DATA EXCERPTS START
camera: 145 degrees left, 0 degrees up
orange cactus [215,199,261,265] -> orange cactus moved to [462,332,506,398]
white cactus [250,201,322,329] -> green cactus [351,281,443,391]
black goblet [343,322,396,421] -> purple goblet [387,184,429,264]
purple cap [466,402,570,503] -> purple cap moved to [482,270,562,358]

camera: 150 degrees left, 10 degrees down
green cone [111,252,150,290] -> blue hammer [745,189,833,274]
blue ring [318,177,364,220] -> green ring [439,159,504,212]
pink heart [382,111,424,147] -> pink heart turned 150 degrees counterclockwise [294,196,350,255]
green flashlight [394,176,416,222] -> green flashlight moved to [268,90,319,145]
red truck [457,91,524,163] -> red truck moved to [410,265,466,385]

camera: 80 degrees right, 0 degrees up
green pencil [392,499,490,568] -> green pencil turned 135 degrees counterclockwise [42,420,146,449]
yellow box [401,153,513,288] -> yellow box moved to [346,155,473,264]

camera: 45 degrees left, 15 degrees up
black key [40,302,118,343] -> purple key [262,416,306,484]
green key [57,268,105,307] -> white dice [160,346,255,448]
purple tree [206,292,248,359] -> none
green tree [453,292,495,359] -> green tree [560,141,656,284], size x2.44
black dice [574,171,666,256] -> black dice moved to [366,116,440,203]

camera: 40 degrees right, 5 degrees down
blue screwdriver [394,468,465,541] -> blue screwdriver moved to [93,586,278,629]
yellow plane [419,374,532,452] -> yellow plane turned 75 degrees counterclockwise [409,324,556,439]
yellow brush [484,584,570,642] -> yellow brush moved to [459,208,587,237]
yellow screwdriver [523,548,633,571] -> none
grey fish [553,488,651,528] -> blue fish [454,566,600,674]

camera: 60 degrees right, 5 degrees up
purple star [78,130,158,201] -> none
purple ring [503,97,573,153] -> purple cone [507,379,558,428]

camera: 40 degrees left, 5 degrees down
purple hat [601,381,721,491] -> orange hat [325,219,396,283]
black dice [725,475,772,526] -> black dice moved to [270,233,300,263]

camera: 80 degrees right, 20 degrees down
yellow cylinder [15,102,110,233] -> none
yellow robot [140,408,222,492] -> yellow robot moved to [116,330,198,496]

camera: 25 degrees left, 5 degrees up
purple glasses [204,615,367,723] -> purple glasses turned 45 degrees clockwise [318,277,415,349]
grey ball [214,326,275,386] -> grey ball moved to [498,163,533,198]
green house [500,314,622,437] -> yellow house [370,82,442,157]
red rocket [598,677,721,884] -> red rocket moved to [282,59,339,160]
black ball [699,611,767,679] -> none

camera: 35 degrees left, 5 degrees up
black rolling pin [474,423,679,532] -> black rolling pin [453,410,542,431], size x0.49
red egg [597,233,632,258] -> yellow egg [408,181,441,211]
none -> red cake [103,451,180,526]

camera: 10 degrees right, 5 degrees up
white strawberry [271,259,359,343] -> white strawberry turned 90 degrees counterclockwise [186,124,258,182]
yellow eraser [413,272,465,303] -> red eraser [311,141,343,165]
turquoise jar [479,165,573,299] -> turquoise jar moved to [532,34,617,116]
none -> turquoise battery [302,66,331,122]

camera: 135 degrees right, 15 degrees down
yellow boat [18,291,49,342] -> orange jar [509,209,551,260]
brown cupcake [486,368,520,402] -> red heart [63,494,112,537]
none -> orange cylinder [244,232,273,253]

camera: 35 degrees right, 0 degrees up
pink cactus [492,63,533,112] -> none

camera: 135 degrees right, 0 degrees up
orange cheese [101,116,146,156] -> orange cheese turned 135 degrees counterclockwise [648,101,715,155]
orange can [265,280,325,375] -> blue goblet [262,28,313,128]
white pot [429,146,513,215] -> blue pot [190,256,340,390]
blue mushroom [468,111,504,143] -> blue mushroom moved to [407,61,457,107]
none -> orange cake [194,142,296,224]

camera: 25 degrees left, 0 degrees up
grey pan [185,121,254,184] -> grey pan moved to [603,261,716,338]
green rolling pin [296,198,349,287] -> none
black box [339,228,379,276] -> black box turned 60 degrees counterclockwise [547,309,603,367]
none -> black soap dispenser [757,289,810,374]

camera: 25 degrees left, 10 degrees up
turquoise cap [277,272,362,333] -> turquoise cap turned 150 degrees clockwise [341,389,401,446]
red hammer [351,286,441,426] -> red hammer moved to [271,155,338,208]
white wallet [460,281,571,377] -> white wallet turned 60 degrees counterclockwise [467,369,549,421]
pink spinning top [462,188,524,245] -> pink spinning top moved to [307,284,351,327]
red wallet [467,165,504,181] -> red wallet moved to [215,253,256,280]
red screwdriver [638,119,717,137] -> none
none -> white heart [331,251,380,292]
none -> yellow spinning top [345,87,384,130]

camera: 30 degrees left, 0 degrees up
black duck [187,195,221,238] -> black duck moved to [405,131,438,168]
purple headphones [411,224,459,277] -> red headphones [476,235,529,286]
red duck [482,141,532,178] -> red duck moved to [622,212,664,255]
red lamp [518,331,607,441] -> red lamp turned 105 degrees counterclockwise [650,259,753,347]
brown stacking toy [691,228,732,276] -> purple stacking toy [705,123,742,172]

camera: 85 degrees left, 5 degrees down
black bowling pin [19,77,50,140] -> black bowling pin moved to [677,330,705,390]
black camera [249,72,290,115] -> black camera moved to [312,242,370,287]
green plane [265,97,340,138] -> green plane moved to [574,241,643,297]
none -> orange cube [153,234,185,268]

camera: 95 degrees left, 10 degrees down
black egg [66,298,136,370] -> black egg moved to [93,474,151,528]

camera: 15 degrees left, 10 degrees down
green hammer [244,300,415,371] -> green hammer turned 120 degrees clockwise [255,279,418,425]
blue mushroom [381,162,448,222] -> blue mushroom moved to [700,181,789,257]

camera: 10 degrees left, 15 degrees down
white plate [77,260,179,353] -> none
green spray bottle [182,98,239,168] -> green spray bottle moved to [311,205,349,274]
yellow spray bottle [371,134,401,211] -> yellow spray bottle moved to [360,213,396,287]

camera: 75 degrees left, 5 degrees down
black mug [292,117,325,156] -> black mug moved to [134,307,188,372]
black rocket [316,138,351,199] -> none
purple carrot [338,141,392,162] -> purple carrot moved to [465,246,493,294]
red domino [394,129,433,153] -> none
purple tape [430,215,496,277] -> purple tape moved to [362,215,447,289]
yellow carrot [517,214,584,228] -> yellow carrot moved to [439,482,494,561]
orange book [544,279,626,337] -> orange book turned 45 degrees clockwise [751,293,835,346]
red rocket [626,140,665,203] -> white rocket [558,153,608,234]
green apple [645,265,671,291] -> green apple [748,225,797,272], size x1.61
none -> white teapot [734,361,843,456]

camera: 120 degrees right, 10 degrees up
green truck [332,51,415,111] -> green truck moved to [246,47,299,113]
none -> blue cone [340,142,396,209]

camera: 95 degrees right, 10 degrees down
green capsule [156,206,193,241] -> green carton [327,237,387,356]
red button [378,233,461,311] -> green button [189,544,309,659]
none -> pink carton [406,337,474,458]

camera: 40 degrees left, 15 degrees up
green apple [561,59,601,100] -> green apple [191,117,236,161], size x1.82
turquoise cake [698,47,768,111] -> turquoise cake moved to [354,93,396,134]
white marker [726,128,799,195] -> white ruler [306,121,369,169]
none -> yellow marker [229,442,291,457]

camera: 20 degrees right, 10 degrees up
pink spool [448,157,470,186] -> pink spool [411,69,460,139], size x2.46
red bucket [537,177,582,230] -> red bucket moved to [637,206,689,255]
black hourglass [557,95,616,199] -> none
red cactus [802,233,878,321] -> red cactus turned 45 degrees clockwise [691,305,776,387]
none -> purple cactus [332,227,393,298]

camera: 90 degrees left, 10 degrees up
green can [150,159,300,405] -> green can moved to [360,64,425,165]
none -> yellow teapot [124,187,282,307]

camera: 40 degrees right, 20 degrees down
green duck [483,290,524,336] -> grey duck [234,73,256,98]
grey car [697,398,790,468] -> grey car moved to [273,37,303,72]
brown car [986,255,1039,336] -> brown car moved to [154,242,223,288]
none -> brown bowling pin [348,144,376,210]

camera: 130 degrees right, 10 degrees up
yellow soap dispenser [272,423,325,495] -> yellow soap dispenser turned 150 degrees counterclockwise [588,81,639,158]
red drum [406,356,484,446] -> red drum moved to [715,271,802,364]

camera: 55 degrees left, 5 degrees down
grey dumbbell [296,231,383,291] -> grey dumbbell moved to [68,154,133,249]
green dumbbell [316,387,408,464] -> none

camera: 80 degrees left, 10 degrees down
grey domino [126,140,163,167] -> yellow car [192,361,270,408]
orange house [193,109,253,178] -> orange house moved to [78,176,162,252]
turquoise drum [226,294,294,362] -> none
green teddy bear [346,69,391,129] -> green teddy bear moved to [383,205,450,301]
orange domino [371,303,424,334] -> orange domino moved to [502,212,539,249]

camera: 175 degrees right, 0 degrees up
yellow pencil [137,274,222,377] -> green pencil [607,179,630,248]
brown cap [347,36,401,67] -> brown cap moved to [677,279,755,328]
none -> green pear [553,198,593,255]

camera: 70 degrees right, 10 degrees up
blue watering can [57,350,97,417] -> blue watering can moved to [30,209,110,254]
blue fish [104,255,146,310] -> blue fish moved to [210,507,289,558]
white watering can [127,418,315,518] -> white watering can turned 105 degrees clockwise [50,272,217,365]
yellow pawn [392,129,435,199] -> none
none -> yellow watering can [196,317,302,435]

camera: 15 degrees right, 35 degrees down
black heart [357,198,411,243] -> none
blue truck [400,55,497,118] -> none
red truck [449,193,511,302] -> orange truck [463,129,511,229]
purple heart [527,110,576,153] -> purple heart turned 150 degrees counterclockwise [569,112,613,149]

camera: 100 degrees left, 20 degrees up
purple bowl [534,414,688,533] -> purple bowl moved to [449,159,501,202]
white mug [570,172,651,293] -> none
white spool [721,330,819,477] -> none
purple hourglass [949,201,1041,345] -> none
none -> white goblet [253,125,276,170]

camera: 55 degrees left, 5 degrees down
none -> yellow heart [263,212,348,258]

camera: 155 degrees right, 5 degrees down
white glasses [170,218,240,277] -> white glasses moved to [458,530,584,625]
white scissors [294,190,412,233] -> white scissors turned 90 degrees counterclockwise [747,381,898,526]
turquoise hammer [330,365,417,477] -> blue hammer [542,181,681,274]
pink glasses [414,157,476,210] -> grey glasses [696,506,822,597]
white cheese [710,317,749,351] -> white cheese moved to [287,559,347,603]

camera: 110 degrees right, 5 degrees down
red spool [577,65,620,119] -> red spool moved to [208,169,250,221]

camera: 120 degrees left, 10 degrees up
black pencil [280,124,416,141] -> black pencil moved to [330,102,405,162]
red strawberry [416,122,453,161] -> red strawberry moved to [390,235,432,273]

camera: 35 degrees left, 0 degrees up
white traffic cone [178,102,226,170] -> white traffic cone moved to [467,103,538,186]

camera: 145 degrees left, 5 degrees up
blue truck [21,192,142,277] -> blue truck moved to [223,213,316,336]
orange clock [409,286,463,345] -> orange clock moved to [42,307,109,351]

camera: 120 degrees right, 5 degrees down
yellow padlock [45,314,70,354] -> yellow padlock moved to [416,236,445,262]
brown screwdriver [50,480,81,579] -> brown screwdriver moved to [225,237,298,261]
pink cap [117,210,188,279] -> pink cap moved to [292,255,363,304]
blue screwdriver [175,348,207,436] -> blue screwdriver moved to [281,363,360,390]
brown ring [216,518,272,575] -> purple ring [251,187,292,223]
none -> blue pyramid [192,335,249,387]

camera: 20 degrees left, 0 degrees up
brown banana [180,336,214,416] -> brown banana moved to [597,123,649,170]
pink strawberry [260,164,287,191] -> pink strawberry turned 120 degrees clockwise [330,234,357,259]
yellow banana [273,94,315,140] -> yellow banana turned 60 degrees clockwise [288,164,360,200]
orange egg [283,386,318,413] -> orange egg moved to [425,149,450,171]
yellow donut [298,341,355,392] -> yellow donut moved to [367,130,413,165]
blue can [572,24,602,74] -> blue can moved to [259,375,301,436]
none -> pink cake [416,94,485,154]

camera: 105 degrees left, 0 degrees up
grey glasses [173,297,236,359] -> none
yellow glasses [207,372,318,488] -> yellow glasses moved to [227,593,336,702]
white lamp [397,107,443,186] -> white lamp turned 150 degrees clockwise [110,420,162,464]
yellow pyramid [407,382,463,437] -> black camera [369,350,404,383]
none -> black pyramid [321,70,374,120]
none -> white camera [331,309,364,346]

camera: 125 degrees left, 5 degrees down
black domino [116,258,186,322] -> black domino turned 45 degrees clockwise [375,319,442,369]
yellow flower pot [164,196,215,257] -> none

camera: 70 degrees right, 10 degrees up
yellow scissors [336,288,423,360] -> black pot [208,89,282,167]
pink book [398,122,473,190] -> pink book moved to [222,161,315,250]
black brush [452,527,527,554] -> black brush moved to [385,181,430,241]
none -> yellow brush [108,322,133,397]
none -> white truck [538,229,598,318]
DATA EXCERPTS END
## PROBLEM DETAILS
Reproduce every line from the listing above that holds the word "size".

## WRITTEN RESPONSE
green tree [453,292,495,359] -> green tree [560,141,656,284], size x2.44
black rolling pin [474,423,679,532] -> black rolling pin [453,410,542,431], size x0.49
green apple [645,265,671,291] -> green apple [748,225,797,272], size x1.61
green apple [561,59,601,100] -> green apple [191,117,236,161], size x1.82
pink spool [448,157,470,186] -> pink spool [411,69,460,139], size x2.46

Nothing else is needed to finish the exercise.